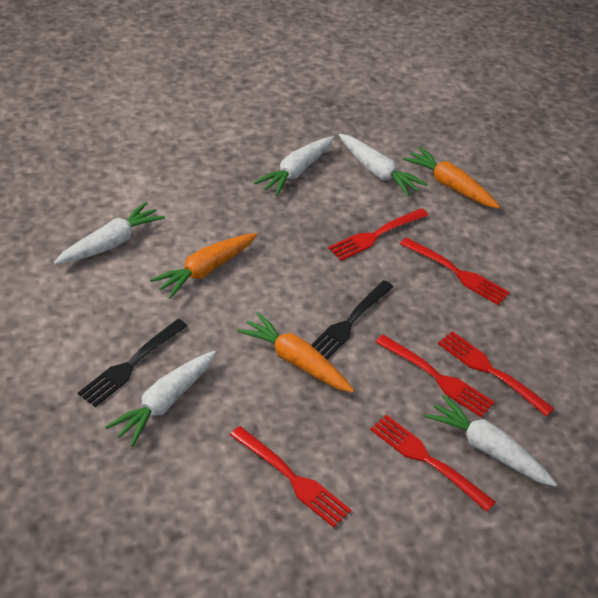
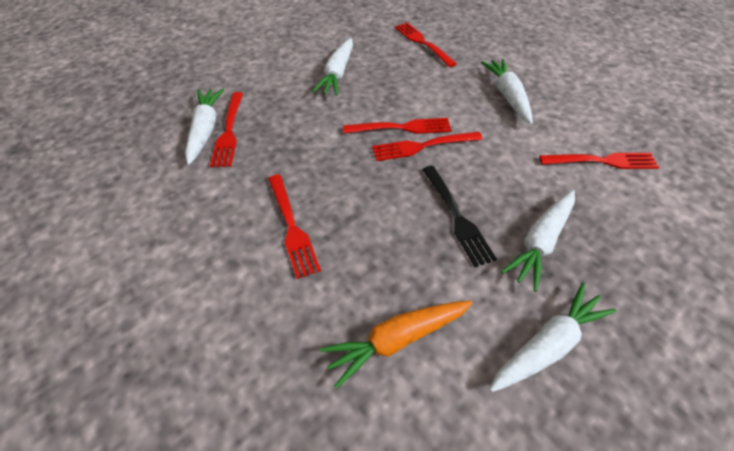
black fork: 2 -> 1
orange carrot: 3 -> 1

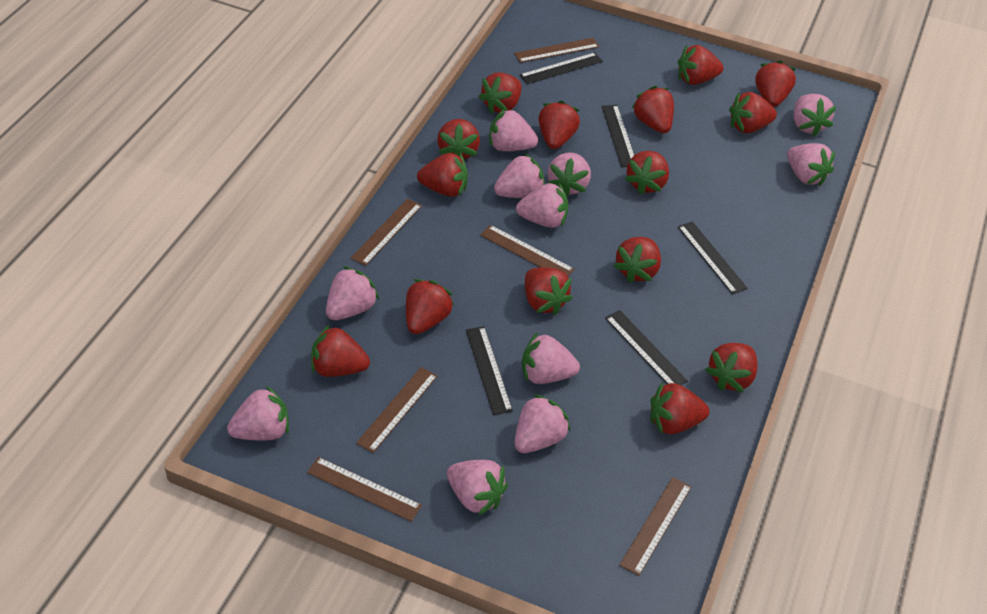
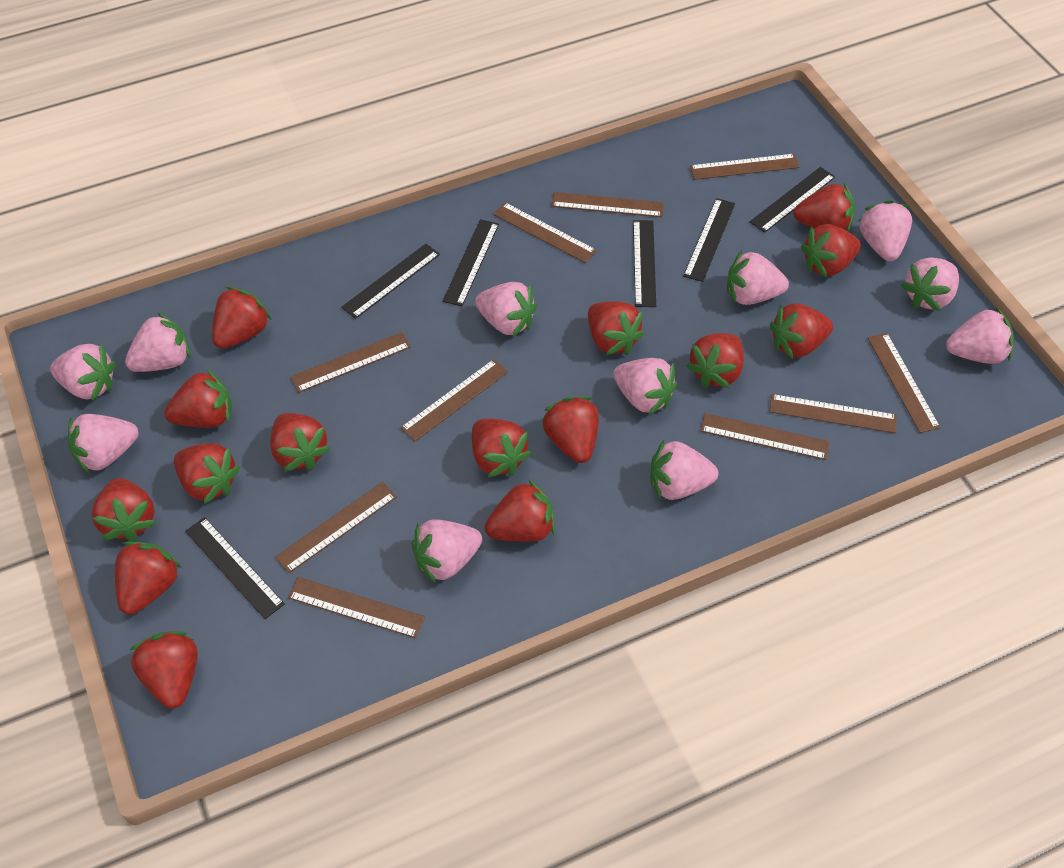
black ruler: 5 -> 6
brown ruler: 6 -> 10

--- Your task ---
Print out the material word for word, omitting the pictures.

--- Solution for this exercise ---
black fork: 2 -> 1
orange carrot: 3 -> 1

black ruler: 5 -> 6
brown ruler: 6 -> 10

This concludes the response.